**AIM OF THE TASK:** From the records that follow, return exactly the lines beginning at the one that contains "[(308,274),(291,259),(286,265),(303,280),(308,274)]" and ending at the one that contains "[(26,127),(22,119),(9,91),(0,95),(0,136),(1,139),(26,127)]", pictures left out.

**RECORDS FOR PROCESSING:**
# # # # #
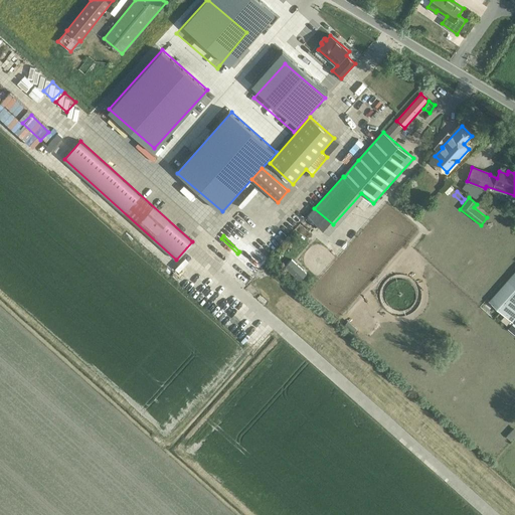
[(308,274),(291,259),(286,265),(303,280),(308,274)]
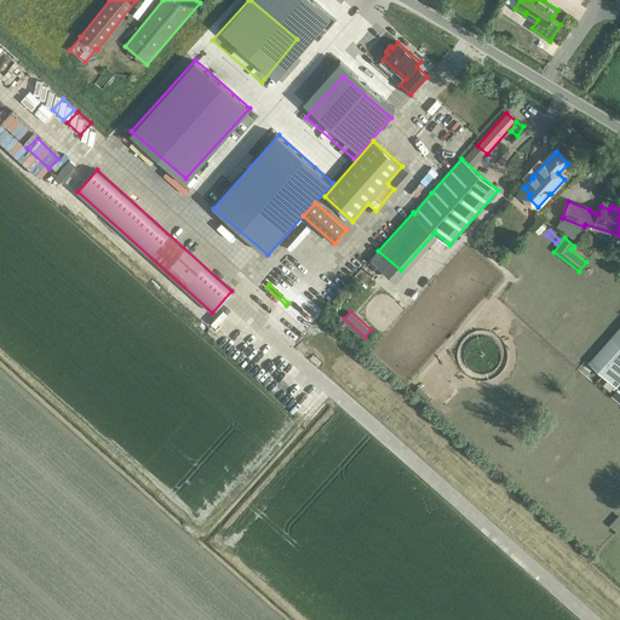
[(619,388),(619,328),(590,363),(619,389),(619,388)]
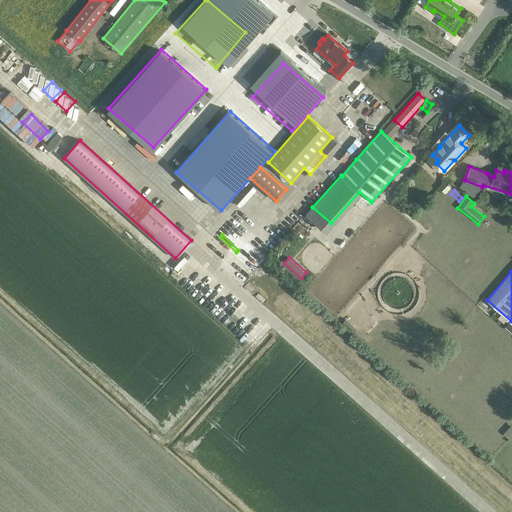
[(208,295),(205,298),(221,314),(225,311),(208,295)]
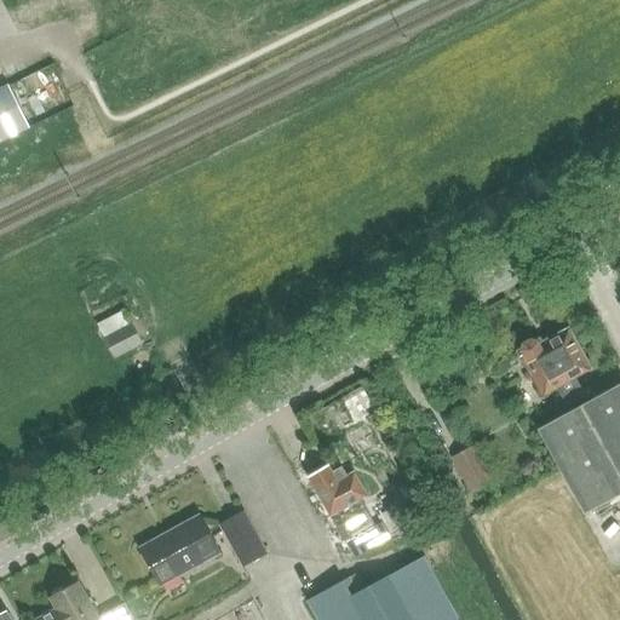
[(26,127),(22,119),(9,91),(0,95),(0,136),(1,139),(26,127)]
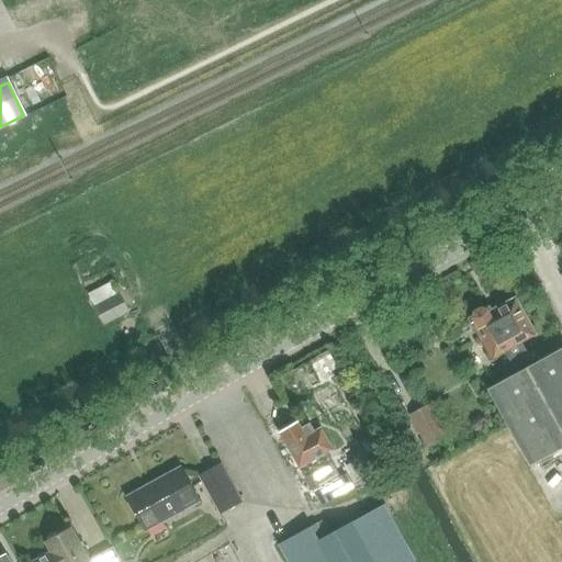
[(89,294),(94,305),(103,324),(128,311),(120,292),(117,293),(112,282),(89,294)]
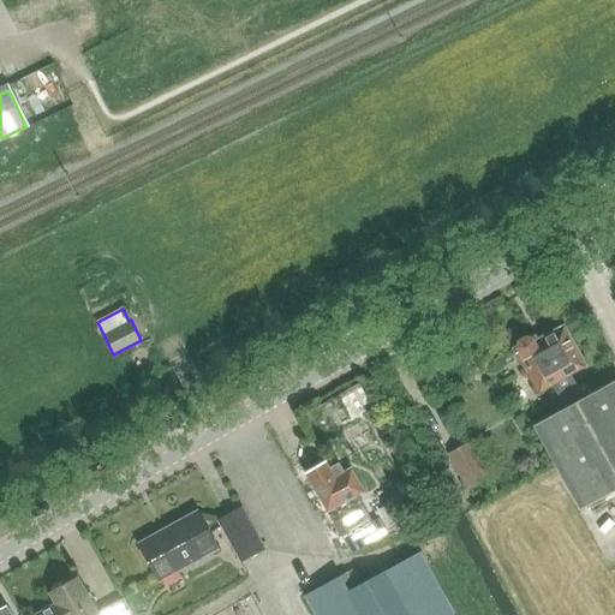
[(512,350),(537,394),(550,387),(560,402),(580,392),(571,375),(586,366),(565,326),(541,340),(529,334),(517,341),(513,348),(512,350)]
# # # # #
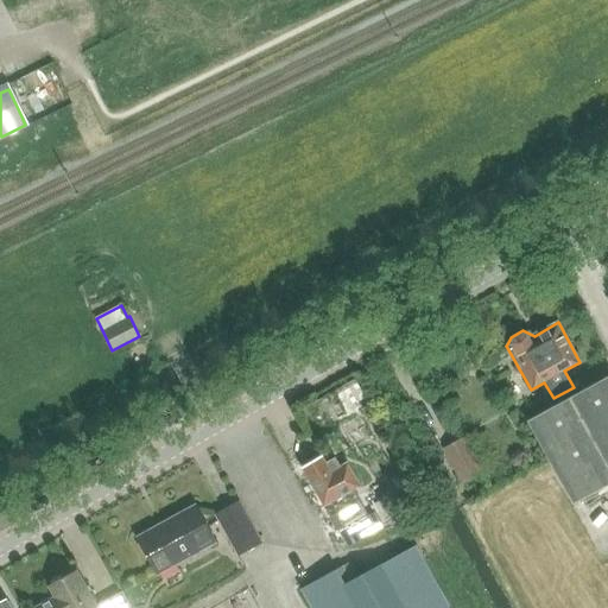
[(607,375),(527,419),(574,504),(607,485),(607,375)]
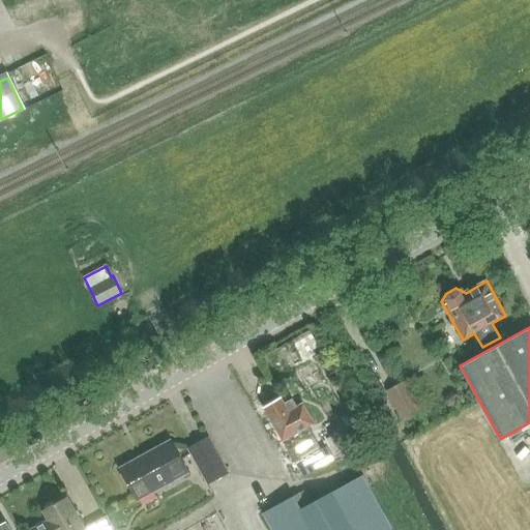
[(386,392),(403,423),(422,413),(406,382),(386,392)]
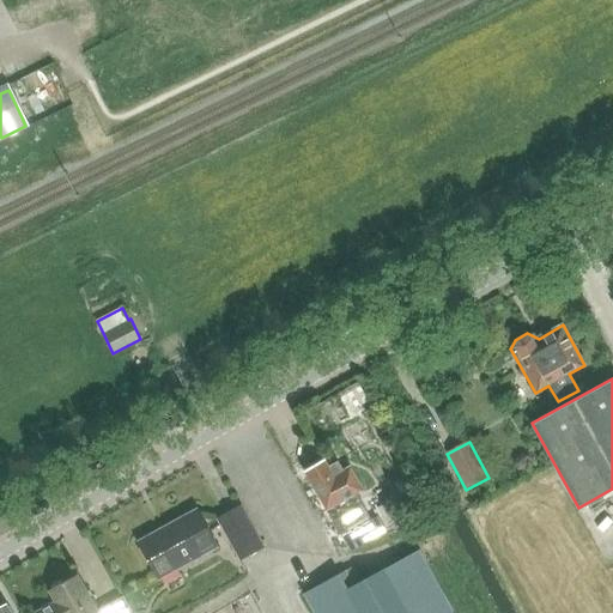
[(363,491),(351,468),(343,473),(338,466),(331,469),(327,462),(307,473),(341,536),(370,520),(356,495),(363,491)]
# # # # #
**ANSWER TO THE EXERCISE:**
[(308,274),(291,259),(286,265),(303,280),(308,274)]
[(619,388),(619,328),(590,363),(619,389),(619,388)]
[(208,295),(205,298),(221,314),(225,311),(208,295)]
[(26,127),(22,119),(9,91),(0,95),(0,136),(1,139),(26,127)]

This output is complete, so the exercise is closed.